Each and every line below goes into your answer unchanged, but leave out the images.

--------------------

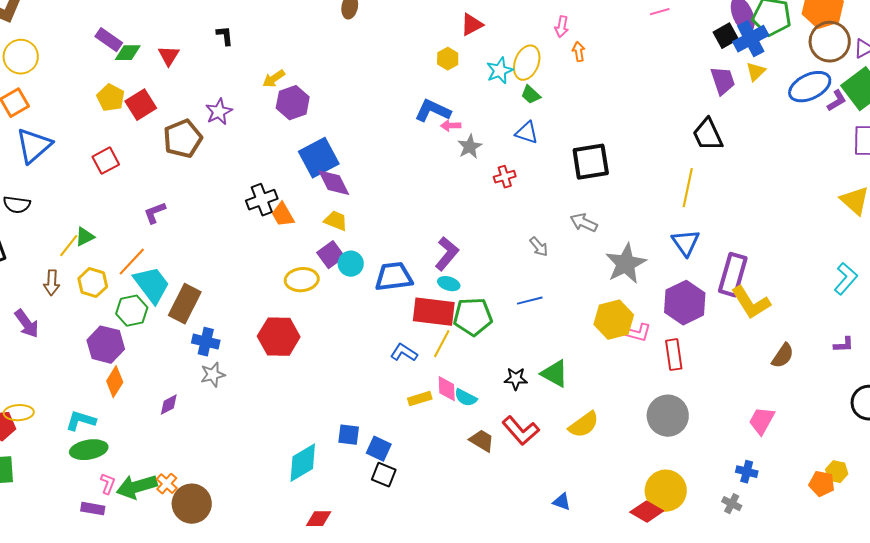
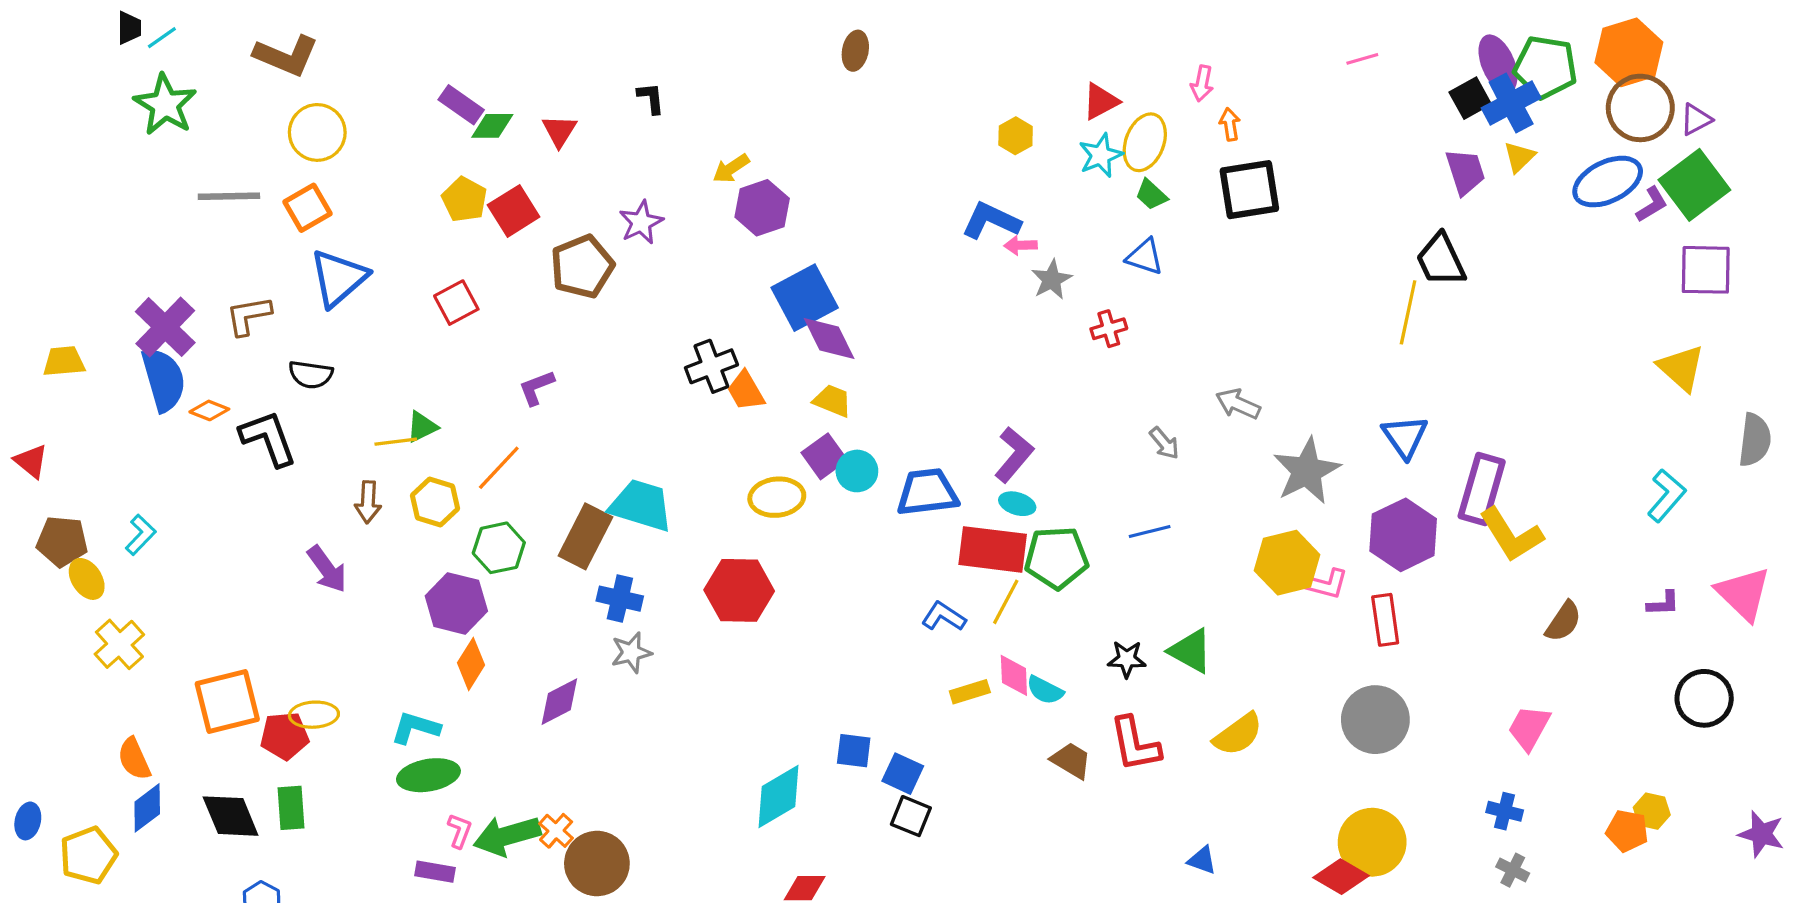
red triangle: (472, 25) -> (1101, 101), moved
black square: (591, 162) -> (1249, 190), moved
yellow line: (688, 188) -> (1408, 312), moved
yellow line: (69, 246) -> (396, 442), turned 45
cyan trapezoid: (152, 285) -> (641, 505), moved, turned -36
purple diamond: (169, 405) -> (559, 702), size x1.4
red L-shape: (521, 431) -> (1135, 744), turned 30
gray cross: (732, 504) -> (1513, 870), moved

--------------------

Response.
red triangle: (472, 25) -> (1101, 101), moved
black square: (591, 162) -> (1249, 190), moved
yellow line: (688, 188) -> (1408, 312), moved
yellow line: (69, 246) -> (396, 442), turned 45
cyan trapezoid: (152, 285) -> (641, 505), moved, turned -36
purple diamond: (169, 405) -> (559, 702), size x1.4
red L-shape: (521, 431) -> (1135, 744), turned 30
gray cross: (732, 504) -> (1513, 870), moved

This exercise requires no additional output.